══ Supplied material ══

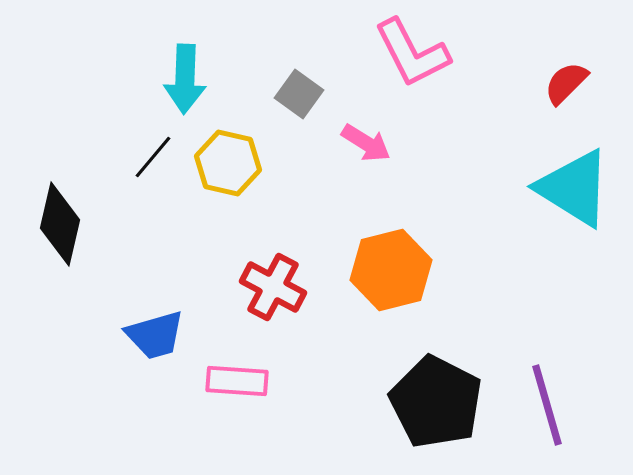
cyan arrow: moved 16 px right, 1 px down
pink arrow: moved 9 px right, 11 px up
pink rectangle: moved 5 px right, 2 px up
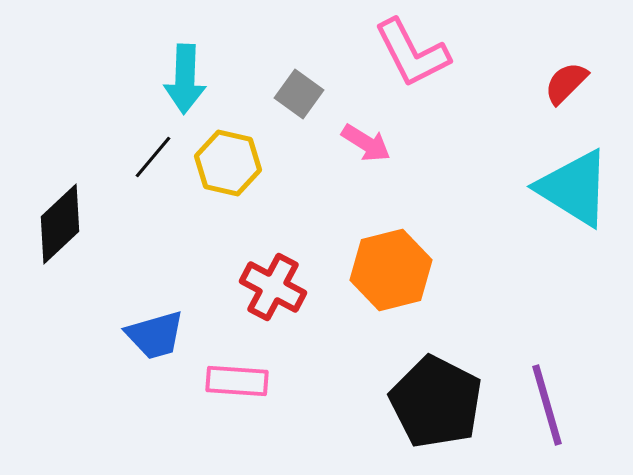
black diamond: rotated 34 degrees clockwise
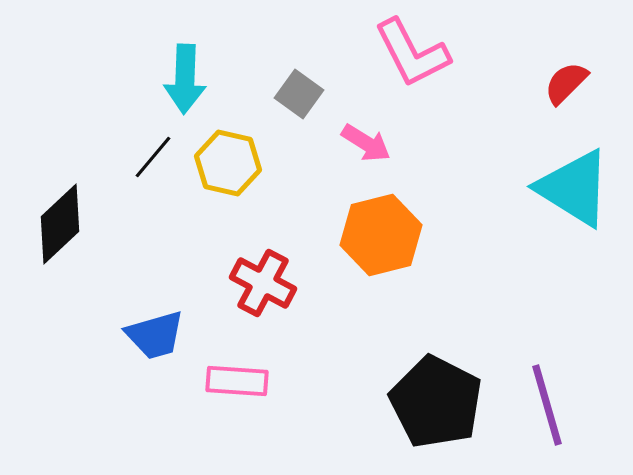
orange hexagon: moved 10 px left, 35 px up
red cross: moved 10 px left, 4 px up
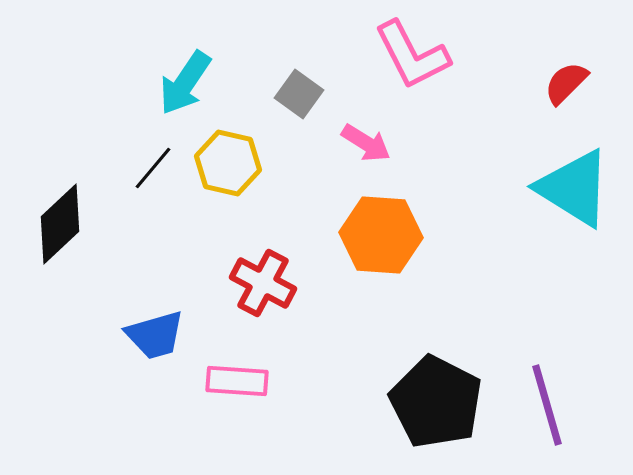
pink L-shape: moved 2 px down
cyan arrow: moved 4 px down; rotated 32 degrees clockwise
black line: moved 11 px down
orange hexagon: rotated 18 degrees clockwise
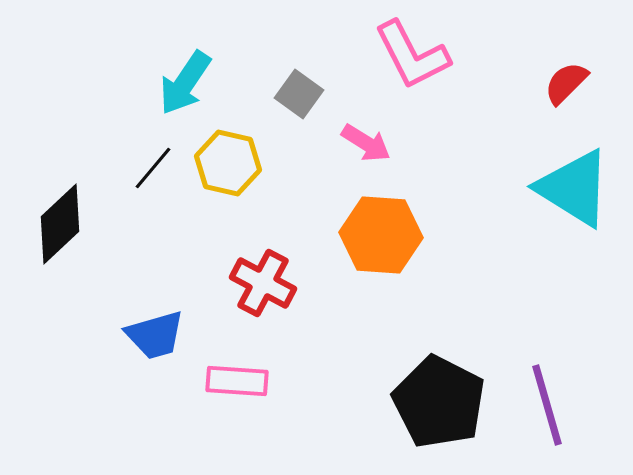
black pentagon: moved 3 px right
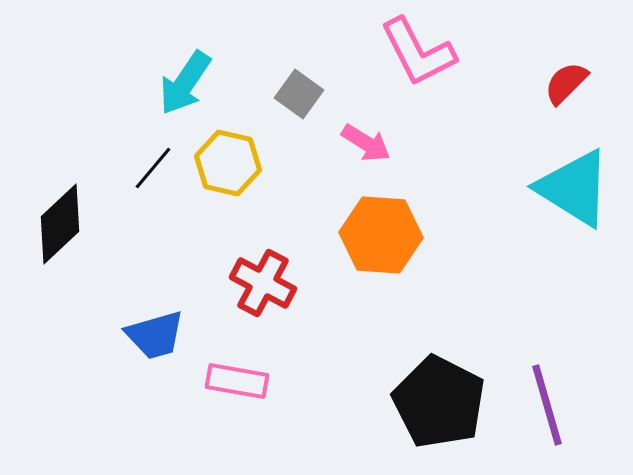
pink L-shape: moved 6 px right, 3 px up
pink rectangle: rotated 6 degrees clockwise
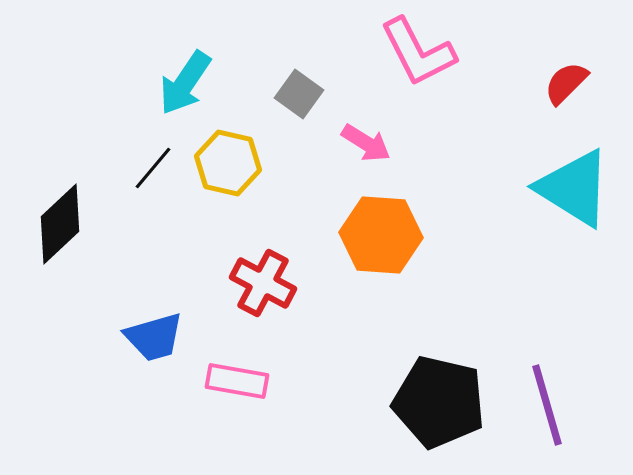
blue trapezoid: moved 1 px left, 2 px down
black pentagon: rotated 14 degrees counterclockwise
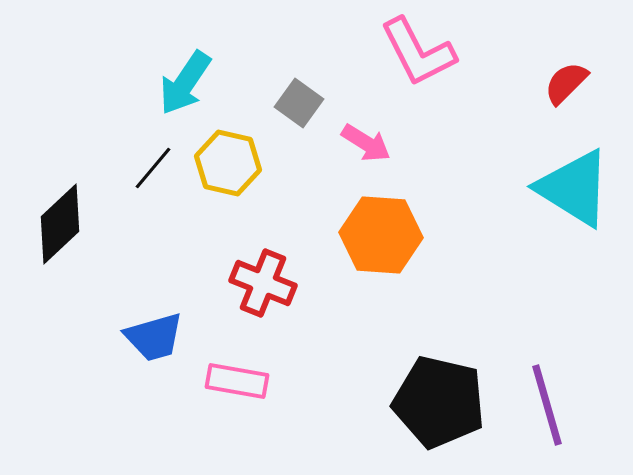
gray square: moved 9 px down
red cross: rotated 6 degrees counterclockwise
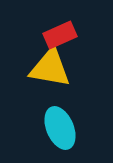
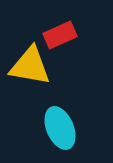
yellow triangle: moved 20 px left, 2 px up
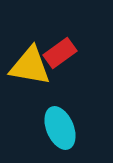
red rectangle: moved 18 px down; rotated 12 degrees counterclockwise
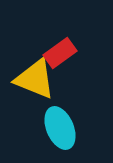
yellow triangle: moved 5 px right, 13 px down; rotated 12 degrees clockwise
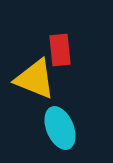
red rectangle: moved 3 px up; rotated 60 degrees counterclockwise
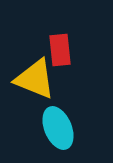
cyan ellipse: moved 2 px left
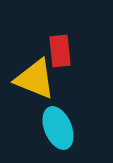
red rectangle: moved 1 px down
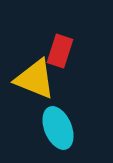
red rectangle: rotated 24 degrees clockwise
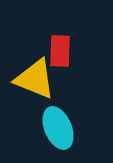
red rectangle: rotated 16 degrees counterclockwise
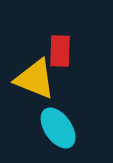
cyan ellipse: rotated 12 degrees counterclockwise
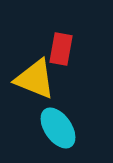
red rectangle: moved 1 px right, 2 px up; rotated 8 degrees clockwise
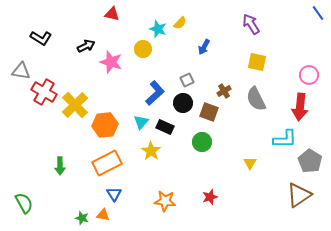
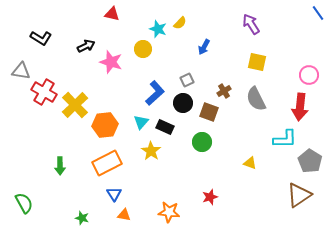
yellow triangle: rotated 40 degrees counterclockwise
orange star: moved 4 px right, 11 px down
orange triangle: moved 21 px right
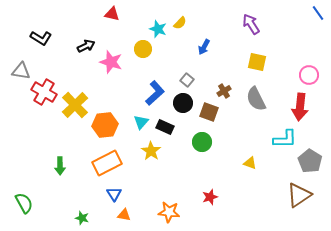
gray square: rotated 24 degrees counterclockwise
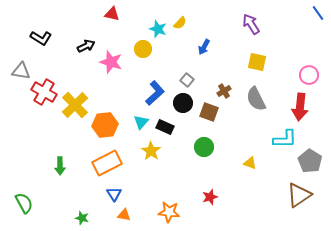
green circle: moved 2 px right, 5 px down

═══

Work instructions: Copy the records above word for word, from the line containing "yellow triangle: moved 5" down to the end of the records. Leave out the picture lines.

Complete output:
yellow triangle: moved 5 px right, 13 px down; rotated 12 degrees clockwise
red rectangle: moved 3 px up; rotated 60 degrees counterclockwise
cyan ellipse: moved 2 px left
red rectangle: moved 1 px down
red rectangle: rotated 24 degrees clockwise
red rectangle: rotated 16 degrees counterclockwise
cyan ellipse: rotated 12 degrees counterclockwise
red rectangle: moved 1 px right, 2 px up; rotated 8 degrees clockwise
yellow triangle: rotated 40 degrees counterclockwise
orange star: moved 4 px right, 11 px down
orange triangle: moved 21 px right
gray square: rotated 24 degrees counterclockwise
green circle: moved 2 px right, 5 px down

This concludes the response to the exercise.